What you return must be every line below that includes the word "spinning".

▶ **Object matching data**
[Start of section]

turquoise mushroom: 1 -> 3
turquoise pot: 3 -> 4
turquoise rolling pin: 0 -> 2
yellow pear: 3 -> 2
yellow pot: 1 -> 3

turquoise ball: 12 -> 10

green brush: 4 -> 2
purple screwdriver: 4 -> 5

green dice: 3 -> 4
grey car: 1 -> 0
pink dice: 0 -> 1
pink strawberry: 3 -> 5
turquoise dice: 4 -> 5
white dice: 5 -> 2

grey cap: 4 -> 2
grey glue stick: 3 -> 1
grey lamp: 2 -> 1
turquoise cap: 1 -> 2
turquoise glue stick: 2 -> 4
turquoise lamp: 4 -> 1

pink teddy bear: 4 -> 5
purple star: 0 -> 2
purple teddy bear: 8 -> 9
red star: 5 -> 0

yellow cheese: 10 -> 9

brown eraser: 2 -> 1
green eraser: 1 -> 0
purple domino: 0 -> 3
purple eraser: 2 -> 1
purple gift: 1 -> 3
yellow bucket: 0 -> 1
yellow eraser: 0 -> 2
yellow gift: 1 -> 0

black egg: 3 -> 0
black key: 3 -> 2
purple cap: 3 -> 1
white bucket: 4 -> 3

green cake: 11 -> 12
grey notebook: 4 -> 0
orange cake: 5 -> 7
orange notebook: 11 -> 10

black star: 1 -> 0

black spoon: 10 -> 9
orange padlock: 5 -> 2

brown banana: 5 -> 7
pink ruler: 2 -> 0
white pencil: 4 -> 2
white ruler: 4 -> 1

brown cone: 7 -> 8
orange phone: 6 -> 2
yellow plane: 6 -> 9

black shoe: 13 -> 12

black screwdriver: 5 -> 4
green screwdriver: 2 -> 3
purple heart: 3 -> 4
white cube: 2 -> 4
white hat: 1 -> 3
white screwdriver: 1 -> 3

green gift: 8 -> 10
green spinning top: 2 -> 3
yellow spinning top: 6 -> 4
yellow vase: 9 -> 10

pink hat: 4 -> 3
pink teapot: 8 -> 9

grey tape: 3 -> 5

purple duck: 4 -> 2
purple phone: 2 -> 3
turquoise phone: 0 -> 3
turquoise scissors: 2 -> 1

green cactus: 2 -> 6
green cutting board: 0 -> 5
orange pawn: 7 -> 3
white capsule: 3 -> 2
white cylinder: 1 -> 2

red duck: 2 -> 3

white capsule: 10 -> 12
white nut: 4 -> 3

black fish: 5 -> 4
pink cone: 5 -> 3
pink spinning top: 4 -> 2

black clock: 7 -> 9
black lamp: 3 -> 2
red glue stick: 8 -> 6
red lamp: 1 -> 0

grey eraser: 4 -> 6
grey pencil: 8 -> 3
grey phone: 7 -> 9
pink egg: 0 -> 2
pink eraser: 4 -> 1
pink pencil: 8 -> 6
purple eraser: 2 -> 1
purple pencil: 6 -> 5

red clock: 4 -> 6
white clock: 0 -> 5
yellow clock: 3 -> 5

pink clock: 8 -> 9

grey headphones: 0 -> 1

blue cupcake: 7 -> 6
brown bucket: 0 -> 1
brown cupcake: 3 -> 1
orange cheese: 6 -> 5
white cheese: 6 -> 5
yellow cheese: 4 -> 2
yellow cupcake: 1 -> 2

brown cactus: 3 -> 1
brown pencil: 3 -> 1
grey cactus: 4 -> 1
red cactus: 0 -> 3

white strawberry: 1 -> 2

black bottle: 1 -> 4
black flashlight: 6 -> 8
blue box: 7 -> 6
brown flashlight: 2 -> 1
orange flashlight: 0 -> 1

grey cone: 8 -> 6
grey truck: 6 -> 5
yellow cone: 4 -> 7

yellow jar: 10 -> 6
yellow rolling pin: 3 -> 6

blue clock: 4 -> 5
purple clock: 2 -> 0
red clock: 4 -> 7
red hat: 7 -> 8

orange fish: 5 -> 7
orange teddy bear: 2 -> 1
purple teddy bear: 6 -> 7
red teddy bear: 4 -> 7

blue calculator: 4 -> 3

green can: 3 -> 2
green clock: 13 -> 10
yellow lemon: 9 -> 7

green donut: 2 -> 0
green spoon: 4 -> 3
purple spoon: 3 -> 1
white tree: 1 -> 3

[End of section]

▶ **RESPONSE TO THE EXERCISE**
green spinning top: 2 -> 3
yellow spinning top: 6 -> 4
pink spinning top: 4 -> 2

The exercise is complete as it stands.